[Dataset entries]
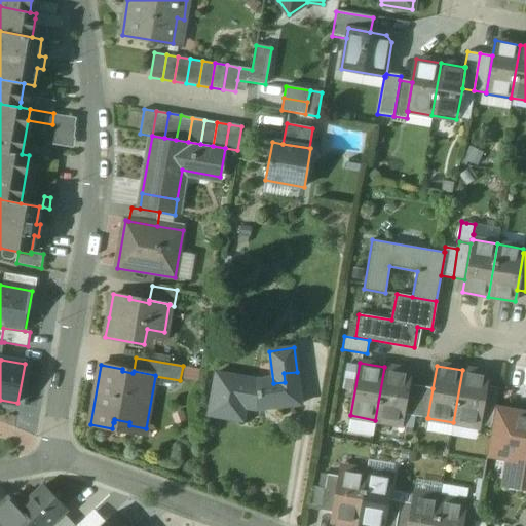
[(410,372),(384,367),(375,420),(402,424),(408,384),(410,372)]
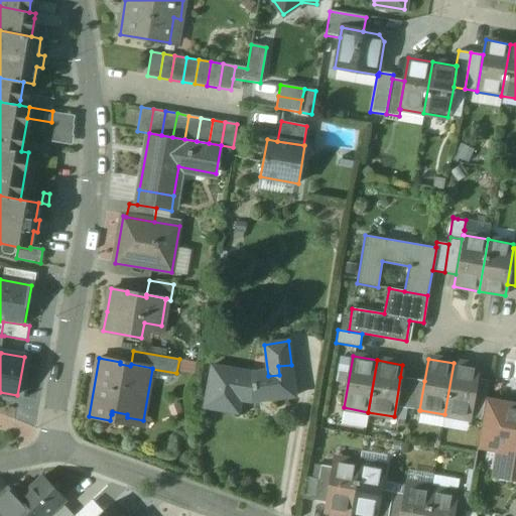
[(479,368),(454,363),(444,414),(470,419),(477,379),(479,368)]
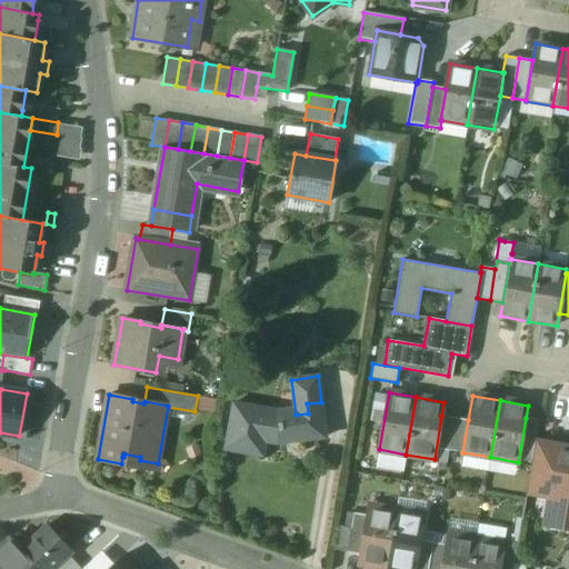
[(296,415),(278,417),(270,416),(271,410),(235,403),(229,430),(243,433),(240,451),(263,456),(267,438),(277,439),(282,439),(283,442),(326,437),(321,402),(307,403),(308,413),(296,415)]
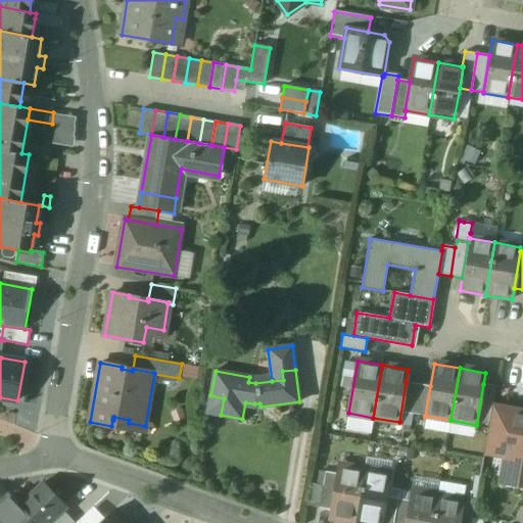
[(418,384),(406,382),(400,413),(413,415),(418,384)]
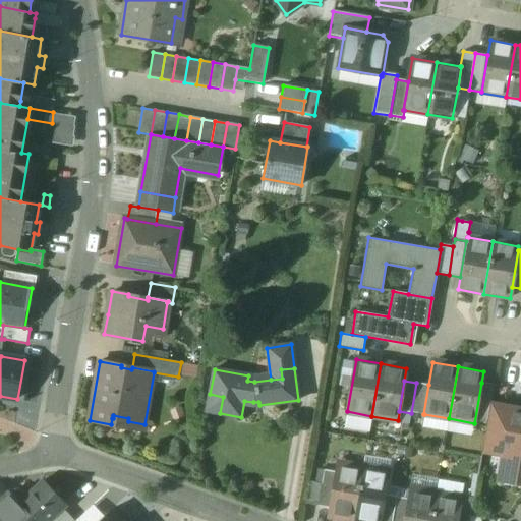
[(428,385),(416,383),(411,413),(424,415),(424,414),(423,414),(428,385)]
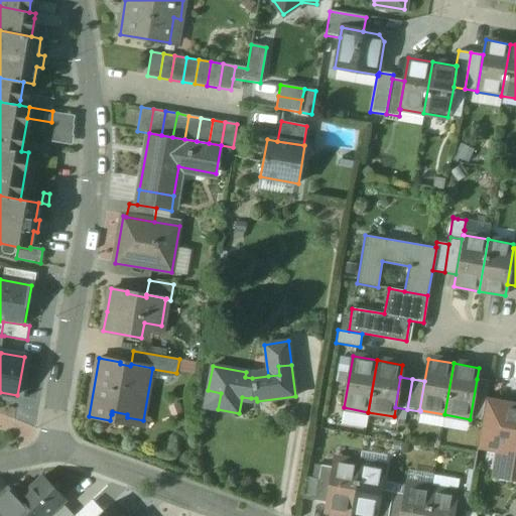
[(488,381),(477,379),(470,417),(482,419),(485,403),(488,381)]
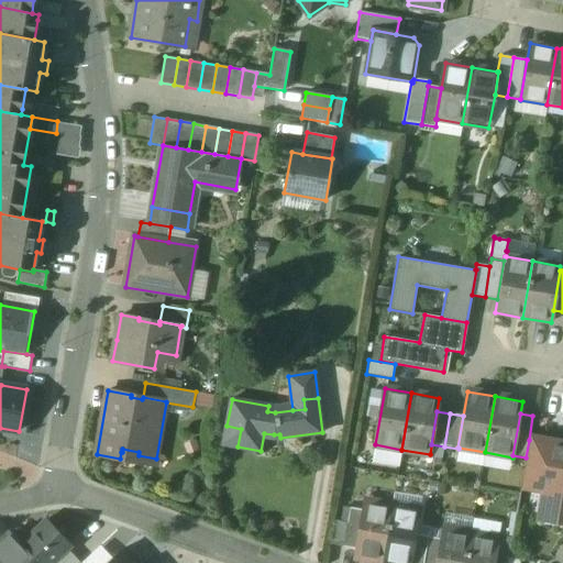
[(562,445),(529,440),(526,457),(521,484),(550,489),(544,519),(562,522),(562,445)]
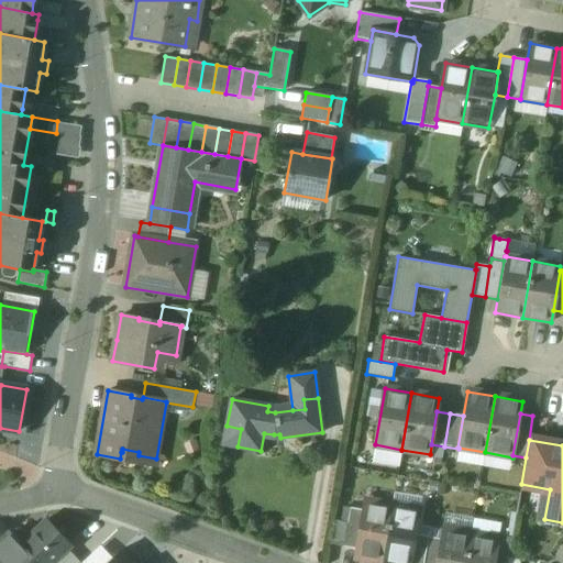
[(392,506),(365,501),(357,549),(355,558),(383,562),(392,506)]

> [EXERCISE DESCRIPTION]: Write every entry again exactly as given, skipping the pictures.

> [FINISHED TASK]:
[(410,372),(384,367),(375,420),(402,424),(408,384),(410,372)]
[(479,368),(454,363),(444,414),(470,419),(477,379),(479,368)]
[(296,415),(278,417),(270,416),(271,410),(235,403),(229,430),(243,433),(240,451),(263,456),(267,438),(277,439),(282,439),(283,442),(326,437),(321,402),(307,403),(308,413),(296,415)]
[(418,384),(406,382),(400,413),(413,415),(418,384)]
[(428,385),(416,383),(411,413),(424,415),(424,414),(423,414),(428,385)]
[(488,381),(477,379),(470,417),(482,419),(485,403),(488,381)]
[(562,445),(529,440),(526,457),(521,484),(550,489),(544,519),(562,522),(562,445)]
[(392,506),(365,501),(357,549),(355,558),(383,562),(392,506)]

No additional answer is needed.